Report every line of the records below that includes the string "none".
━━━━━ PROVIDED DATA
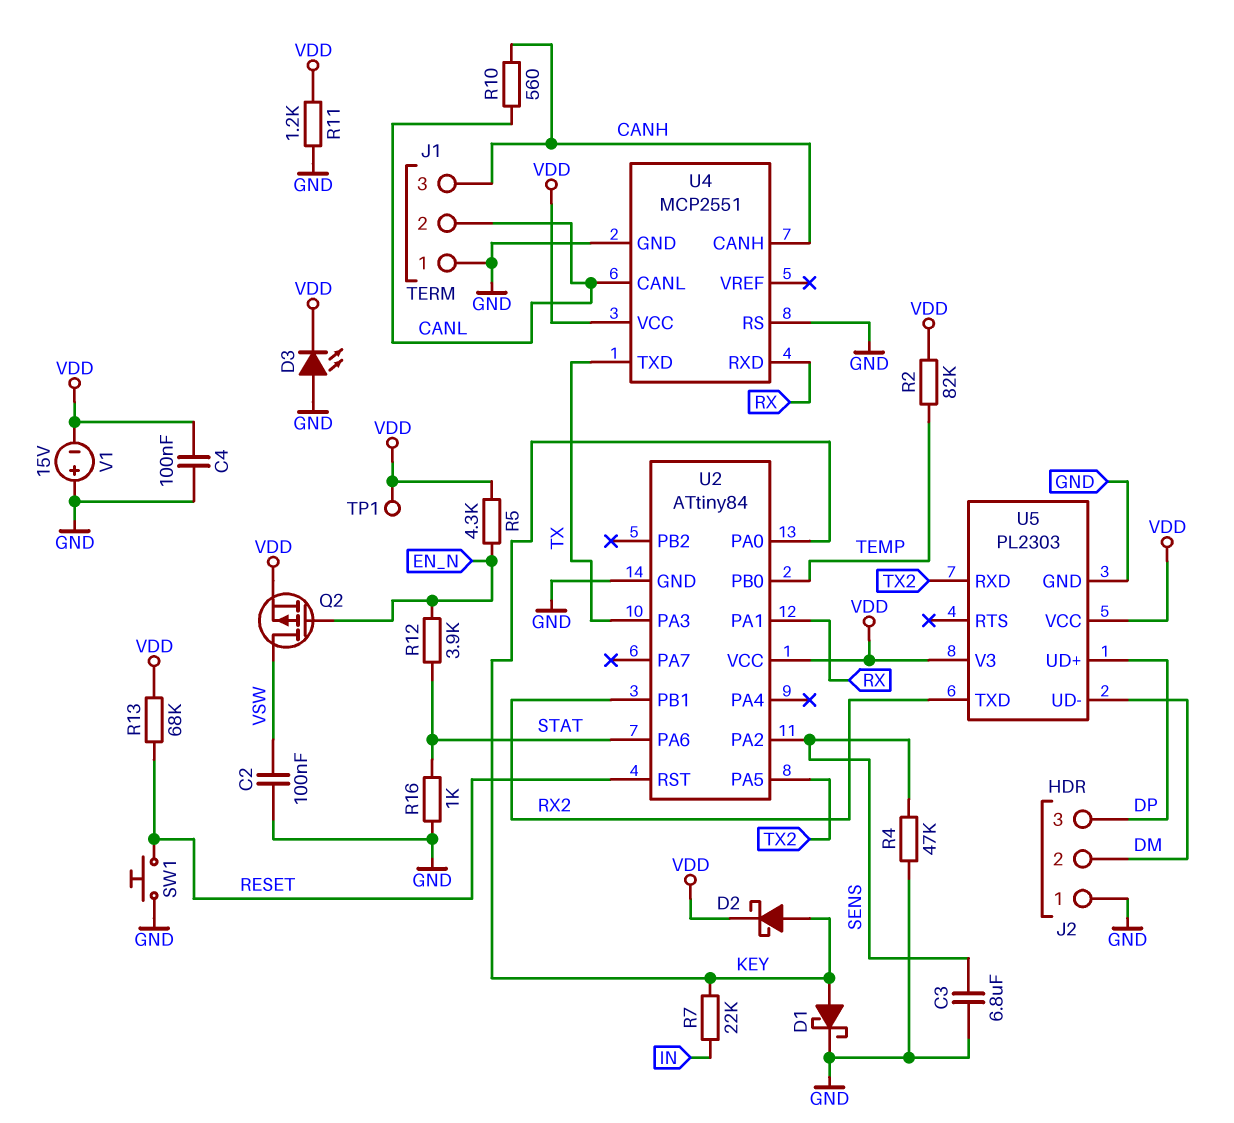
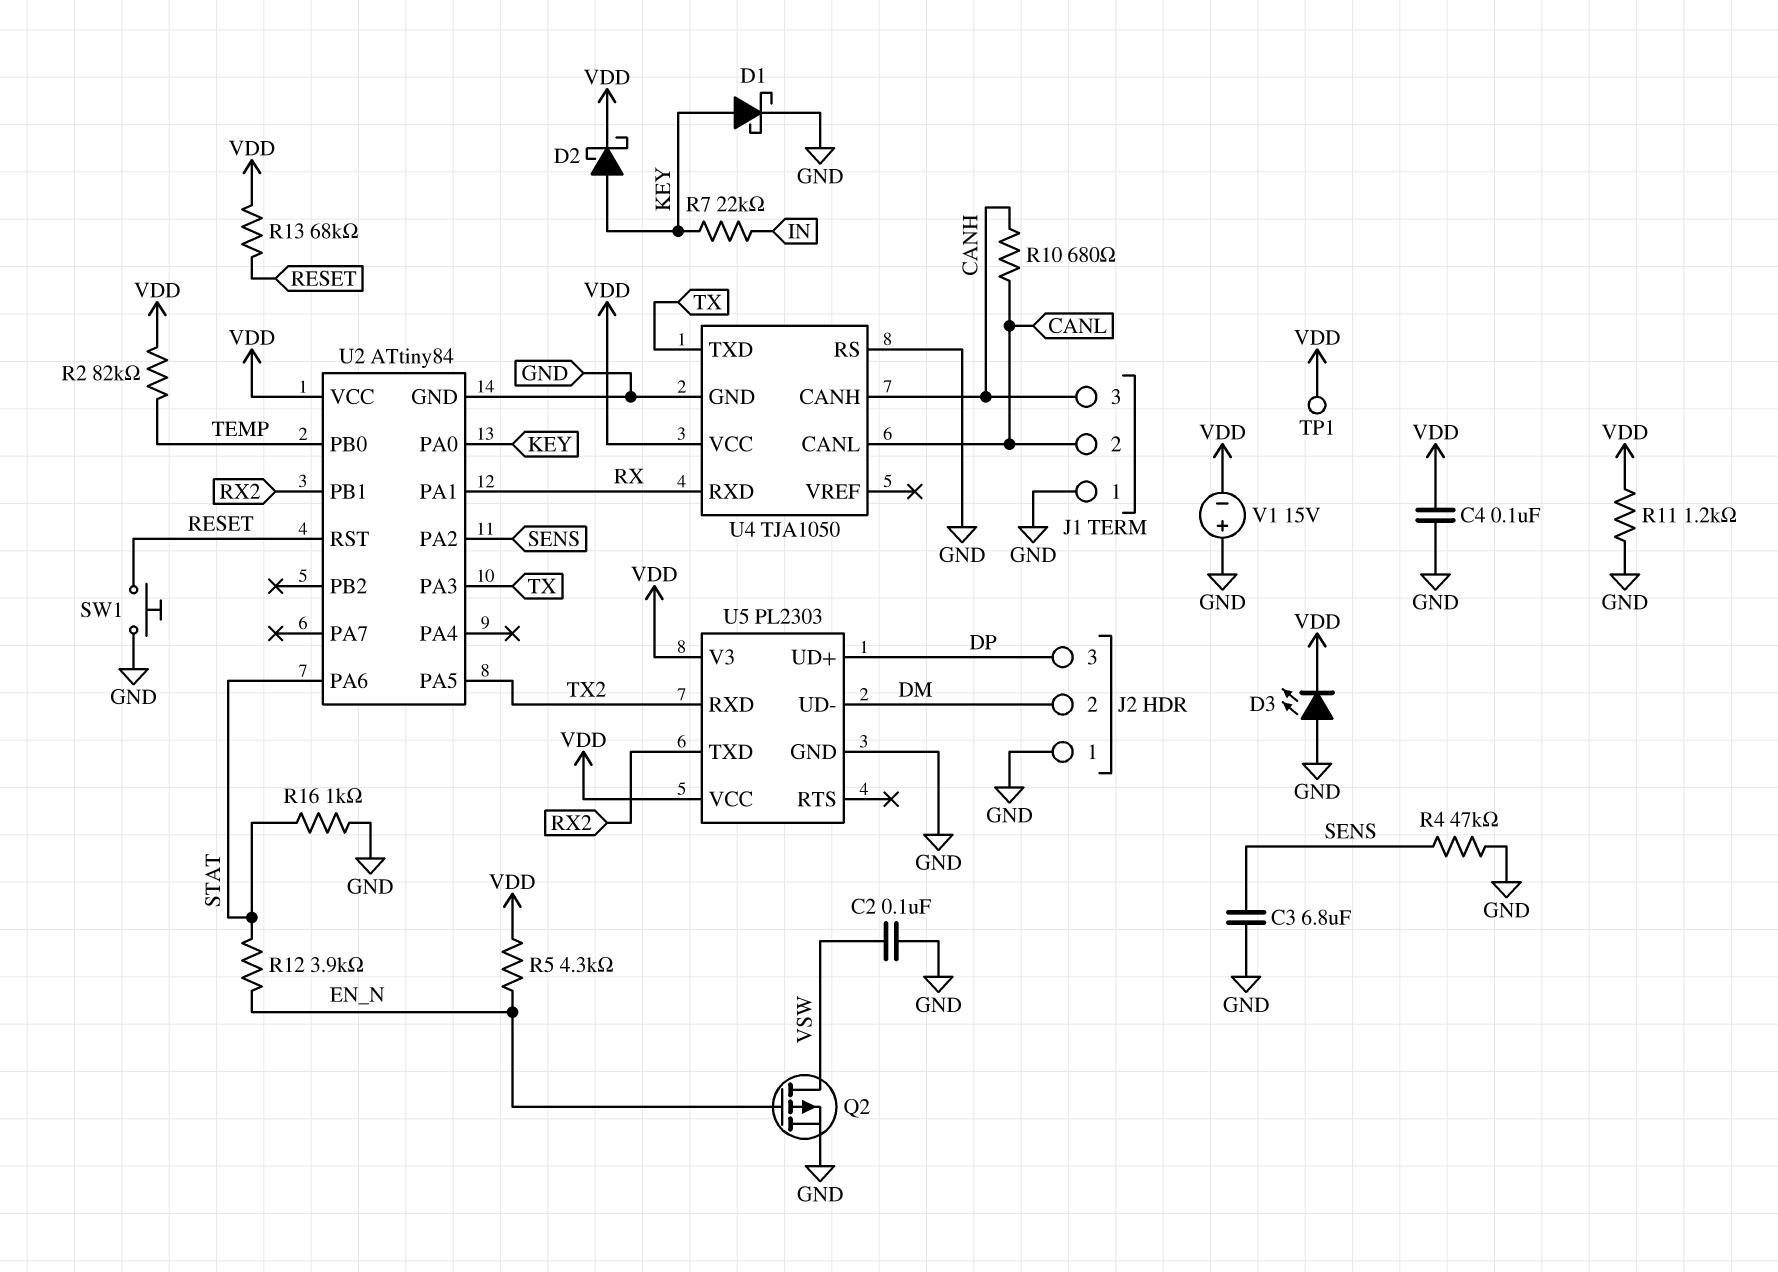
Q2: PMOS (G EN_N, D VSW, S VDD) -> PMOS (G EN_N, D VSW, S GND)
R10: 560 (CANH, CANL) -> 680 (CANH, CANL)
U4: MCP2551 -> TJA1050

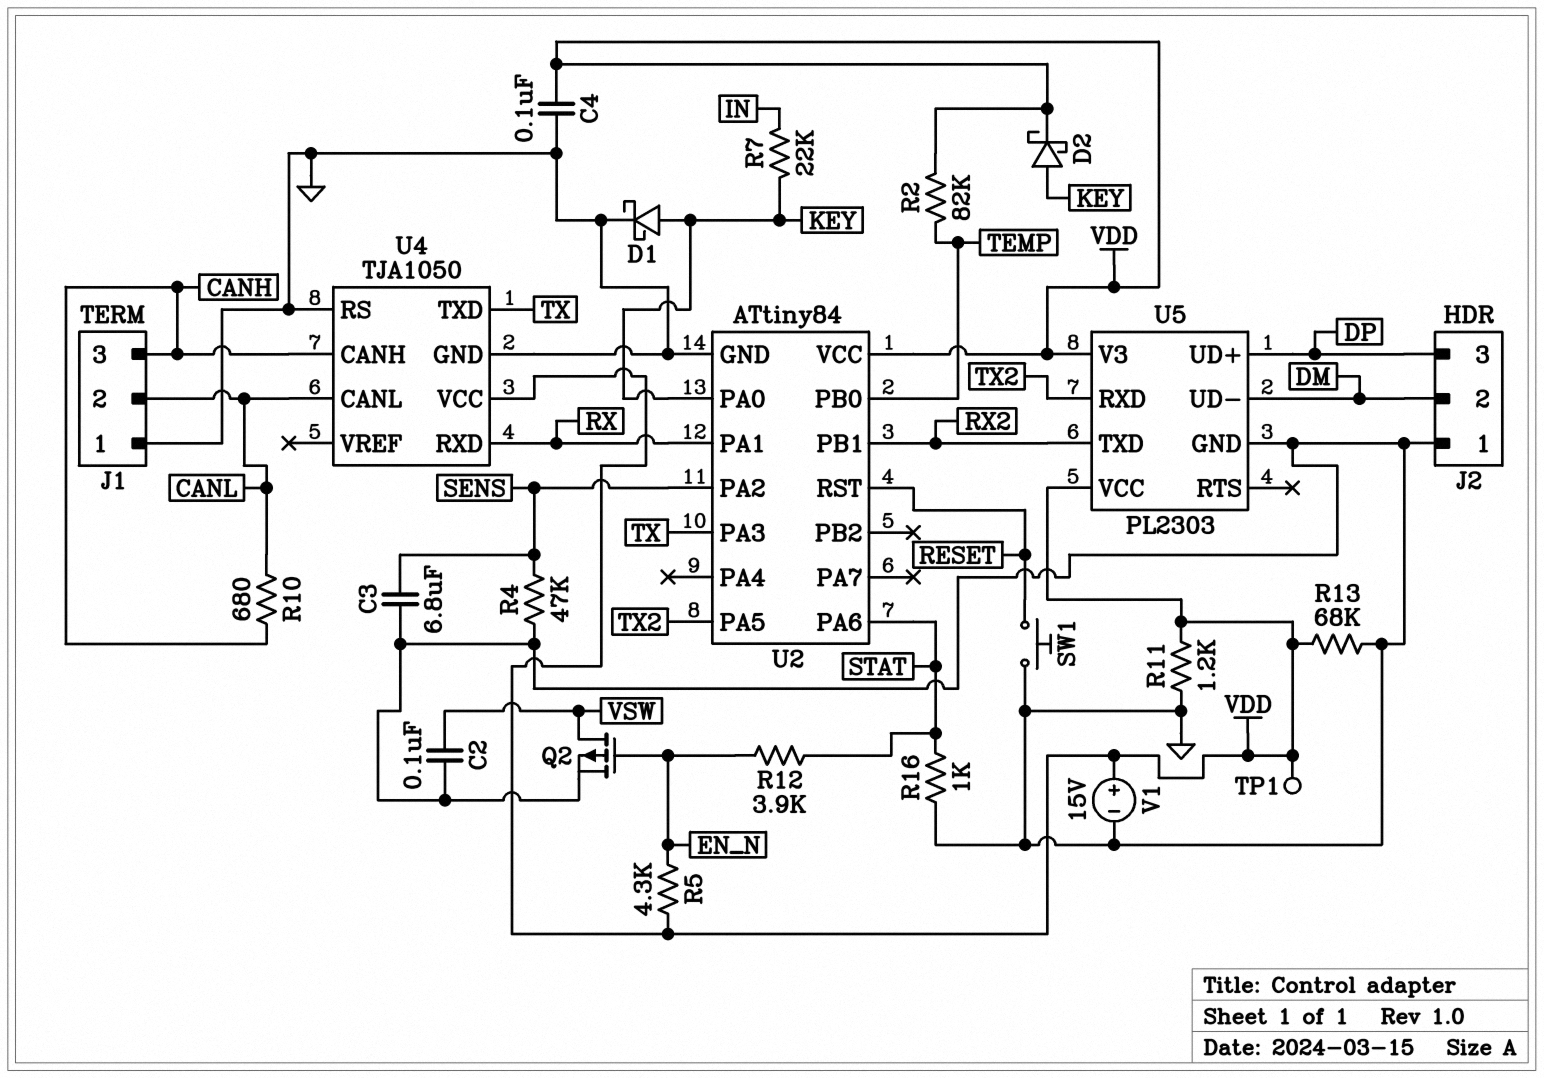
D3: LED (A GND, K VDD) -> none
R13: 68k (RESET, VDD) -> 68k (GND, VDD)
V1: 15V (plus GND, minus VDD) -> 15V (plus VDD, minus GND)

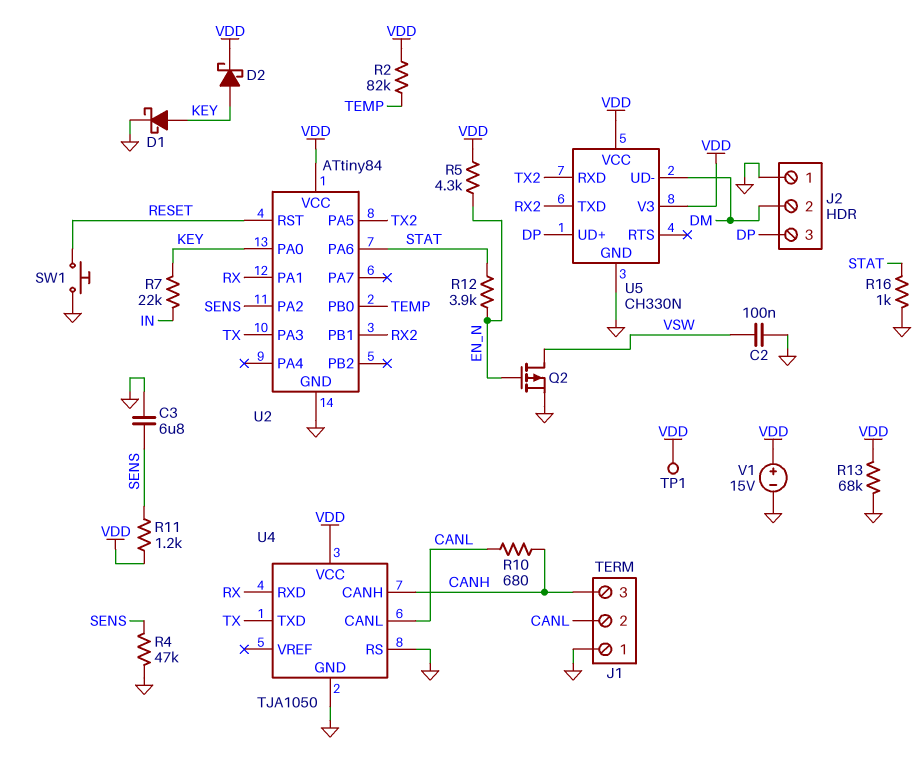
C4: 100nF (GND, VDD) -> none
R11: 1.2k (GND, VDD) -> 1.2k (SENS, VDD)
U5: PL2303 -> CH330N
━━━━━━━━━━
:: TASK ANSWER ::
D3: LED (A GND, K VDD) -> none
C4: 100nF (GND, VDD) -> none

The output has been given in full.